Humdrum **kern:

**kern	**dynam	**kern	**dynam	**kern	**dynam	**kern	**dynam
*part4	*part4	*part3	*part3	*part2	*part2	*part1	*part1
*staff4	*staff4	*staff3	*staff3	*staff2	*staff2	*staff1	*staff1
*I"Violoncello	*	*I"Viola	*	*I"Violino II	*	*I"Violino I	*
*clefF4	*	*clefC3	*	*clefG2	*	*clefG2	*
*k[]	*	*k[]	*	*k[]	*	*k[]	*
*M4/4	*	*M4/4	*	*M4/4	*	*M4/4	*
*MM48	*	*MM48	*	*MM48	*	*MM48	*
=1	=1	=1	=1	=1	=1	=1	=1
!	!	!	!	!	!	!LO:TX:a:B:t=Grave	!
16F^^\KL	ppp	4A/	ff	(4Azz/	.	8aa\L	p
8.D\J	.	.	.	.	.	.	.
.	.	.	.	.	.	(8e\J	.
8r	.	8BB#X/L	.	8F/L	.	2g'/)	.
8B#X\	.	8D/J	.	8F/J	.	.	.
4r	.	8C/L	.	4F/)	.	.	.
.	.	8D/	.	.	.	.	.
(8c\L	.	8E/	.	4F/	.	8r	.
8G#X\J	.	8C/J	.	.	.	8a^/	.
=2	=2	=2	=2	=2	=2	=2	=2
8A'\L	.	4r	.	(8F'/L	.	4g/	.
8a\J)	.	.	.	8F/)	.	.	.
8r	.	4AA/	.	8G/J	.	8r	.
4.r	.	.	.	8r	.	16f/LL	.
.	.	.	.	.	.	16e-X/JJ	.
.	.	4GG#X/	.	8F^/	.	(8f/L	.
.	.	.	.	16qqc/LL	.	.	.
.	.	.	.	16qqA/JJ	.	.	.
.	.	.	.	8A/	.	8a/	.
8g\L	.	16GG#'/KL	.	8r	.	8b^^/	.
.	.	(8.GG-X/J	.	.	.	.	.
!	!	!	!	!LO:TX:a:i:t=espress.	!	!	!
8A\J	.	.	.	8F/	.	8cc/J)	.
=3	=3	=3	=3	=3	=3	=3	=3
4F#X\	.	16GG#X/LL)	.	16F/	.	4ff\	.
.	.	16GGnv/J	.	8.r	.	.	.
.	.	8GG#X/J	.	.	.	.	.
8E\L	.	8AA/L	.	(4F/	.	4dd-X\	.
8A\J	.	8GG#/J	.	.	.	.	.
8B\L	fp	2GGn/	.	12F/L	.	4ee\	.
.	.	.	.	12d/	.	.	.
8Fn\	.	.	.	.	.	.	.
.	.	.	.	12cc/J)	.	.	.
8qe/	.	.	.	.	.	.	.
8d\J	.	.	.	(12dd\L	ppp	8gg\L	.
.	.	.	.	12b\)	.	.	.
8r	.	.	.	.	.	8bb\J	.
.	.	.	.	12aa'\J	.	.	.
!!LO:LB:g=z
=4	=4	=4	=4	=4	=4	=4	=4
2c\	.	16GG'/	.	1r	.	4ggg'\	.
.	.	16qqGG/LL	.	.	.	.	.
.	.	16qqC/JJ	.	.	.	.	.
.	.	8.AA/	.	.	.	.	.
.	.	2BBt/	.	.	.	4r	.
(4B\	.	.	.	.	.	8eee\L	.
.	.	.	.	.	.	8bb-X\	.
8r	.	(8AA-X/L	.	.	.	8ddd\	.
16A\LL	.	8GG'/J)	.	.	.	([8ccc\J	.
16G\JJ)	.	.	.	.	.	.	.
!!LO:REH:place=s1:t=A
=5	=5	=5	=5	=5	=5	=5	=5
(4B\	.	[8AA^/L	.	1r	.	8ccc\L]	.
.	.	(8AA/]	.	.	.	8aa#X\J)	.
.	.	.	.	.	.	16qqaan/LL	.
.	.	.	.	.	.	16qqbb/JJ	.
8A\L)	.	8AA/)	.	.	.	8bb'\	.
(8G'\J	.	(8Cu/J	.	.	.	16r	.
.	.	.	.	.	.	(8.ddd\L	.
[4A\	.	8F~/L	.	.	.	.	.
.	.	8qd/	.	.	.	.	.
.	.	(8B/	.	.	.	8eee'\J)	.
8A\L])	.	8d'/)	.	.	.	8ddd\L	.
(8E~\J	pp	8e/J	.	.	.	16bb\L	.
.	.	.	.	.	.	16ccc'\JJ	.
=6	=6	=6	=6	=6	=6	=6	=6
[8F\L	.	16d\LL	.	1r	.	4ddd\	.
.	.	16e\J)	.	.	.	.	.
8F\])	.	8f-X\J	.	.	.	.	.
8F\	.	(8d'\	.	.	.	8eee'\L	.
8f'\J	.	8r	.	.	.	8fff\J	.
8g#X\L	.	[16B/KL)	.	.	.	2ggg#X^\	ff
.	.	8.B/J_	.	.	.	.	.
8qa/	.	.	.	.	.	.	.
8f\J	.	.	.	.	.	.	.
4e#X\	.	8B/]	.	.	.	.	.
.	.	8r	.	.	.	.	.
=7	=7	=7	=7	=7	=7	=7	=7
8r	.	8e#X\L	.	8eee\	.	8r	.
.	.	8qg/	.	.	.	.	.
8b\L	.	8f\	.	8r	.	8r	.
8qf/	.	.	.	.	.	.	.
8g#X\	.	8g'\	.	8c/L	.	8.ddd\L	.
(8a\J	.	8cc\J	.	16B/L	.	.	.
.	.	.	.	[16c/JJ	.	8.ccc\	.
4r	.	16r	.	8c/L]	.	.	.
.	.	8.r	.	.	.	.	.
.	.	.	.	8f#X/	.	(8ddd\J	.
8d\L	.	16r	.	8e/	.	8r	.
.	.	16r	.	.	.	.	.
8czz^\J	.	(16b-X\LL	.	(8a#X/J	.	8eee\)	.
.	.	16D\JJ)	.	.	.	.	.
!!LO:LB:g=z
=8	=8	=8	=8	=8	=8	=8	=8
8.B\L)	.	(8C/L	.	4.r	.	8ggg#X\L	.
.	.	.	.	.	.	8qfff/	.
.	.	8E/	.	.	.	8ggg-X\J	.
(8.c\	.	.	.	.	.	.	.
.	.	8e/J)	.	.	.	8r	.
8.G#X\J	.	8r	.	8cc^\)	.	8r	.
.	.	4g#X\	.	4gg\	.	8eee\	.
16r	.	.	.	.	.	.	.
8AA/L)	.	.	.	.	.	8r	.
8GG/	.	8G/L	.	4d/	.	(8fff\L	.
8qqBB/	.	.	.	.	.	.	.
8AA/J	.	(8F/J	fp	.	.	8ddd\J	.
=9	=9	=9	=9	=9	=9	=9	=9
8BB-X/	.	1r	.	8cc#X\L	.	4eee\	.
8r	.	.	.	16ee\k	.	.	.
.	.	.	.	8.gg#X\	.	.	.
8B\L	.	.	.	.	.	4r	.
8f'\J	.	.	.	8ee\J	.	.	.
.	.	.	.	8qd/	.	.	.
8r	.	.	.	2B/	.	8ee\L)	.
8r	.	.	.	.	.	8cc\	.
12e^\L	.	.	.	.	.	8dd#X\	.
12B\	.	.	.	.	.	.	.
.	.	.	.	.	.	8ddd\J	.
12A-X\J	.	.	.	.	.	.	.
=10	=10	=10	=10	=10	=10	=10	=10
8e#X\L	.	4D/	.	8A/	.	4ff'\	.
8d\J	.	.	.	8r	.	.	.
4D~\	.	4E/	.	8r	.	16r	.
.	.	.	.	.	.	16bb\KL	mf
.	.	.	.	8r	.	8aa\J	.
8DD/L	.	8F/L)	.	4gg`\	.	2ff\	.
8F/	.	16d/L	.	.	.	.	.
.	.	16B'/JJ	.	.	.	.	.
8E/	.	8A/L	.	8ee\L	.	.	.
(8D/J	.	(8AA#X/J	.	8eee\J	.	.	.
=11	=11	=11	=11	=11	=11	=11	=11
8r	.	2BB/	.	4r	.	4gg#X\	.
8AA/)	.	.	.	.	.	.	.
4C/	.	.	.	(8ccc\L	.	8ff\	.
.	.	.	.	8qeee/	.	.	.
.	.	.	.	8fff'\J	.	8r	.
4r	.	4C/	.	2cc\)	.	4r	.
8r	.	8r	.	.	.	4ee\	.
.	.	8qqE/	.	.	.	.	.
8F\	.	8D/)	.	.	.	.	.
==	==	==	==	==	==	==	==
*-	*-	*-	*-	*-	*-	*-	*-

▬▬▬▬▬▬

▶ [Task requirements]: Count how many lines in the records contain the string "kern". Reply with the number alone.

▶ [Correct answer]: 2